THE TASK
The required output is the exact run of lines in the listing below from the line holding "(442, 88) = (245, 136): red" through the line holding "(191, 423) = (369, 367): orange", with no pictures.

DATA TO EXAMINE
----

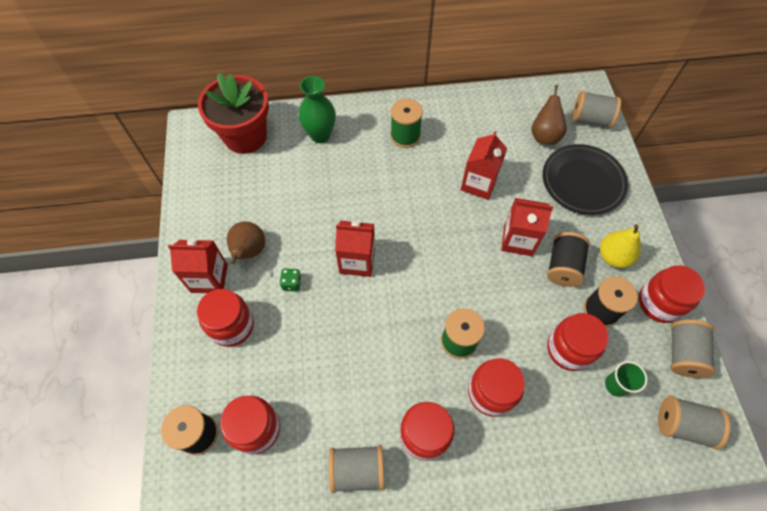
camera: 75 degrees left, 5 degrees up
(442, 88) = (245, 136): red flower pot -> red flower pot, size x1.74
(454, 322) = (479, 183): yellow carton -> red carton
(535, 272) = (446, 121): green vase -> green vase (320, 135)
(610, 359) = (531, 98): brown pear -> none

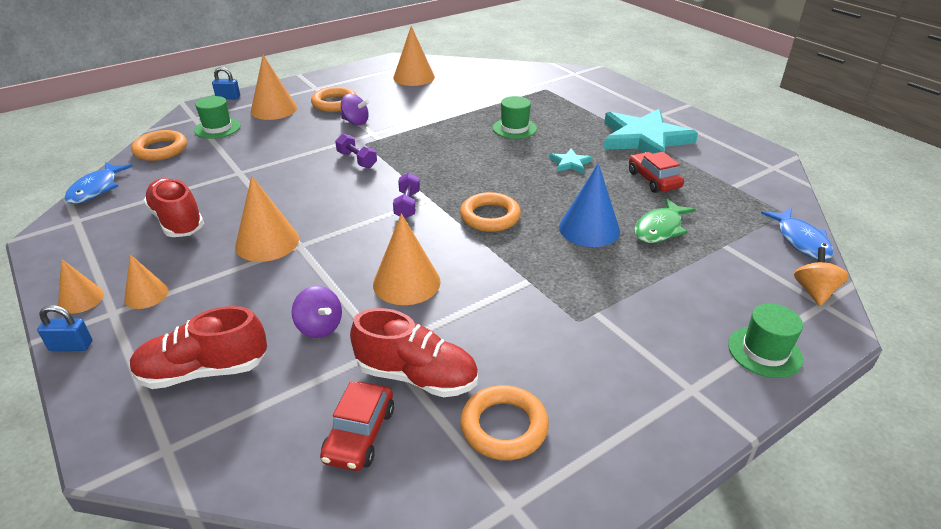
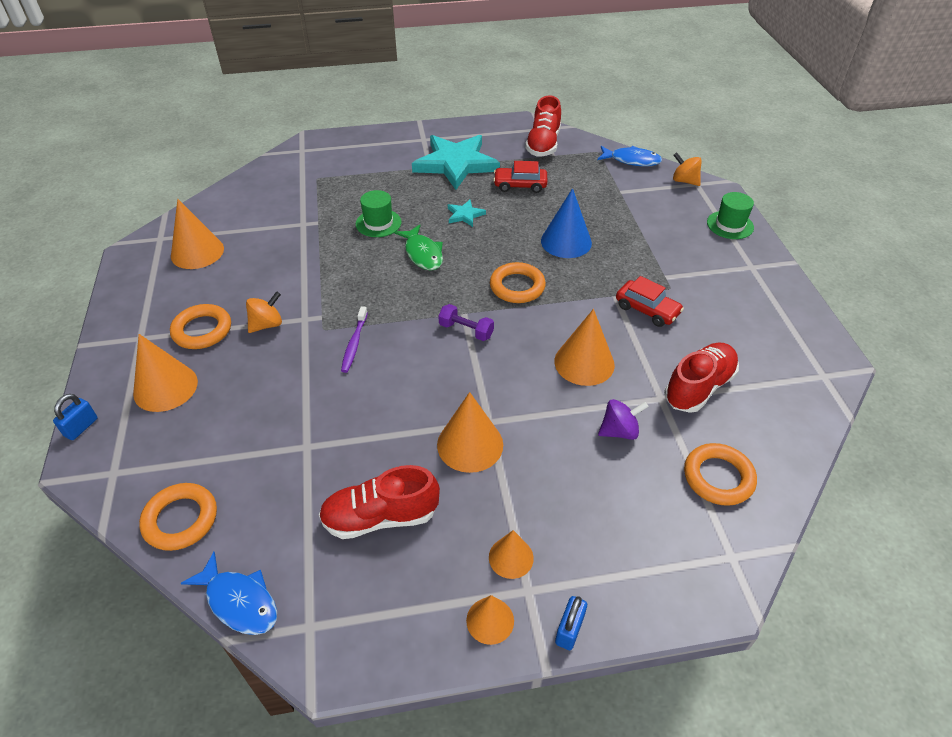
camera: 65 degrees left, 10 degrees up
(203, 371) = (646, 520): red shoe -> red shoe (543, 144)
(217, 128) = (169, 451): green hat -> none
(355, 122) = (267, 324): purple spinning top -> orange spinning top
(357, 160) = (354, 343): purple dumbbell -> purple toothbrush
(359, 434) = (747, 433): red car -> red car (647, 310)
(504, 427) = (760, 358): orange ring -> orange ring (718, 477)
(660, 228) = (585, 209): green fish -> green fish (423, 254)

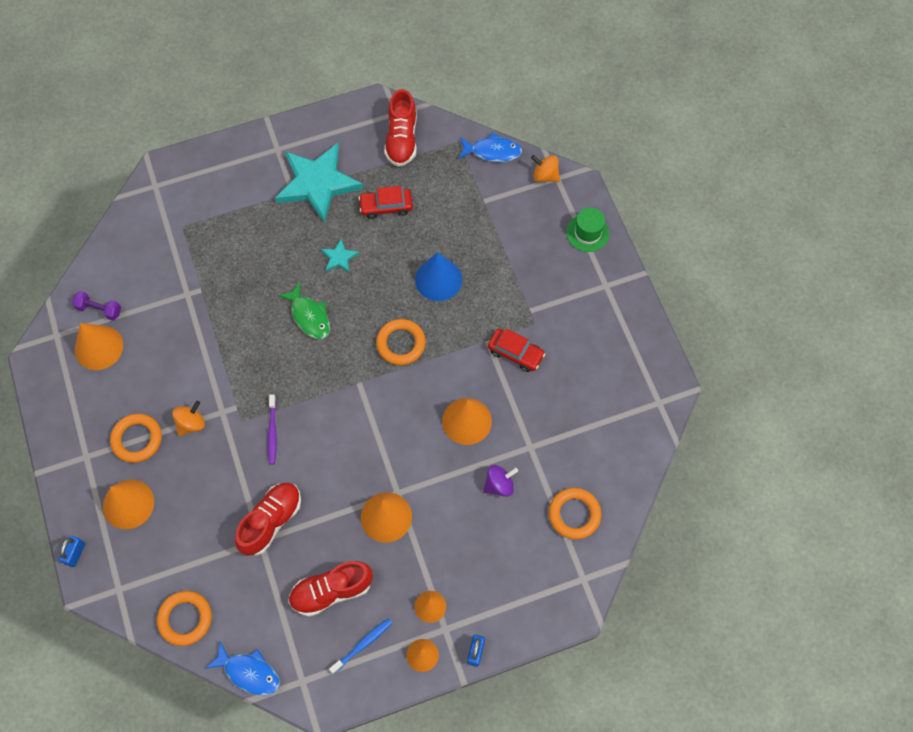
camera: 10 degrees left, 20 degrees up
(378, 223) = (259, 282): green hat -> none
(407, 592) = (362, 645): none -> blue toothbrush
(466, 330) = (364, 402): purple dumbbell -> purple dumbbell (99, 309)
(698, 387) = (559, 431): red shoe -> red shoe (271, 521)

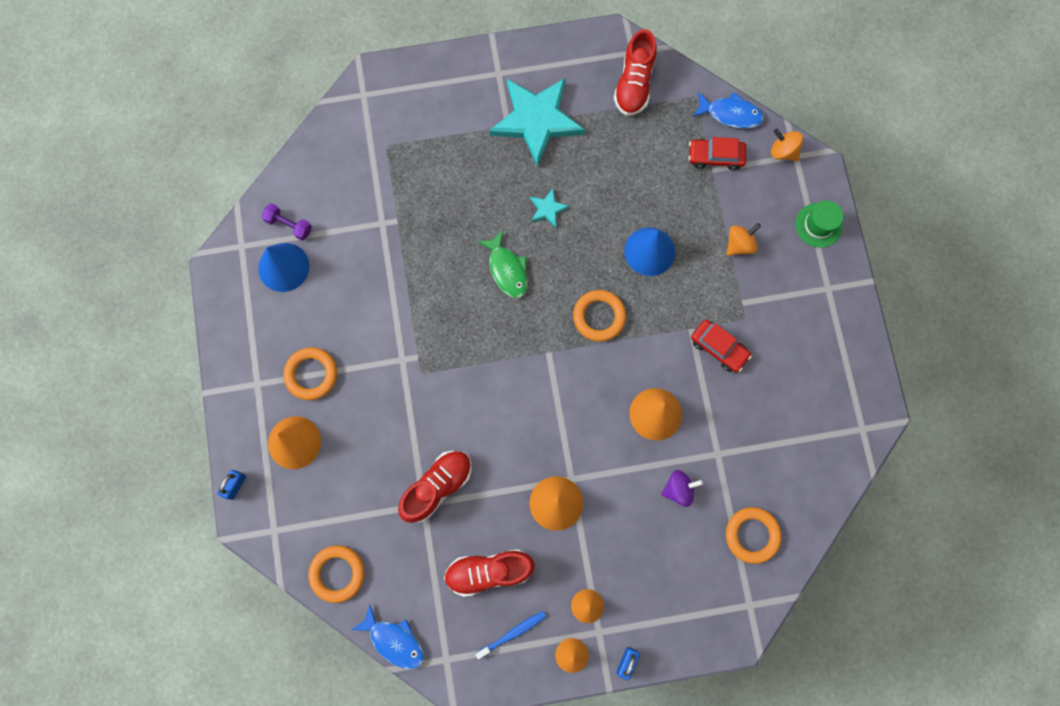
camera: 10 degrees right, 10 degrees up
(99, 347) = (283, 267): orange cone -> blue cone
(191, 423) = (369, 367): orange spinning top -> orange spinning top (739, 244)
(272, 432) = (451, 391): purple toothbrush -> none
(386, 206) = (606, 159): red car -> red car (715, 157)

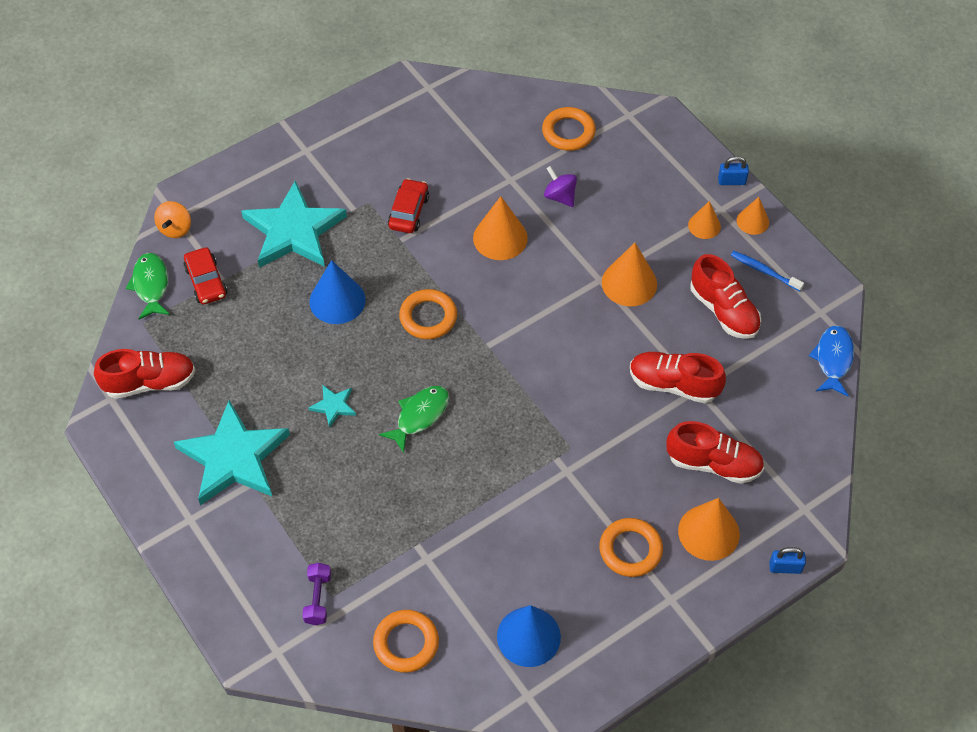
camera: 115 degrees left, 20 degrees down
(289, 225) = (477, 655): purple dumbbell -> purple dumbbell (318, 599)
(337, 573) = (807, 433): orange ring -> orange ring (406, 643)
(349, 479) = (713, 464): none -> red shoe
(730, 114) = (151, 285): blue fish -> green fish
(739, 244) = (294, 231): orange spinning top -> turquoise star
(818, 225) = (243, 177): green hat -> none

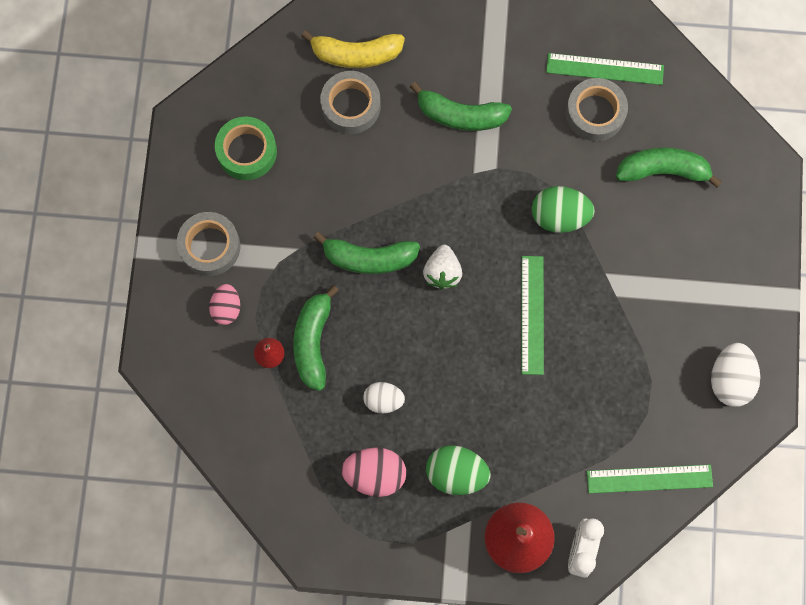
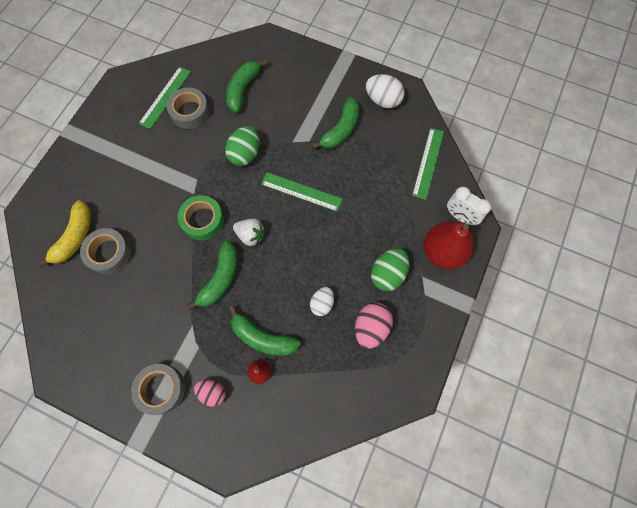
camera: 70 degrees left, 5 degrees down
(247, 151) = (104, 336): green tape -> green tape (202, 220)
(460, 115) = (151, 188): green banana -> green banana (341, 130)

----

COMPLETED TASK
(442, 88) = (245, 136): red flower pot -> red flower pot, size x1.74
(454, 322) = (479, 183): yellow carton -> red carton
(535, 272) = (446, 121): green vase -> green vase (320, 135)
(610, 359) = (531, 98): brown pear -> none

camera: 65 degrees left, 10 degrees up
(203, 371) = (646, 520): red shoe -> red shoe (543, 144)
(217, 128) = (169, 451): green hat -> none
(355, 122) = (267, 324): purple spinning top -> orange spinning top
(357, 160) = (354, 343): purple dumbbell -> purple toothbrush
(359, 434) = (747, 433): red car -> red car (647, 310)
(504, 427) = (760, 358): orange ring -> orange ring (718, 477)
(660, 228) = (585, 209): green fish -> green fish (423, 254)

camera: 10 degrees left, 20 degrees up
(378, 223) = (259, 282): green hat -> none
(407, 592) = (362, 645): none -> blue toothbrush
(466, 330) = (364, 402): purple dumbbell -> purple dumbbell (99, 309)
(698, 387) = (559, 431): red shoe -> red shoe (271, 521)

camera: 10 degrees right, 10 degrees up
(99, 347) = (283, 267): orange cone -> blue cone
(191, 423) = (369, 367): orange spinning top -> orange spinning top (739, 244)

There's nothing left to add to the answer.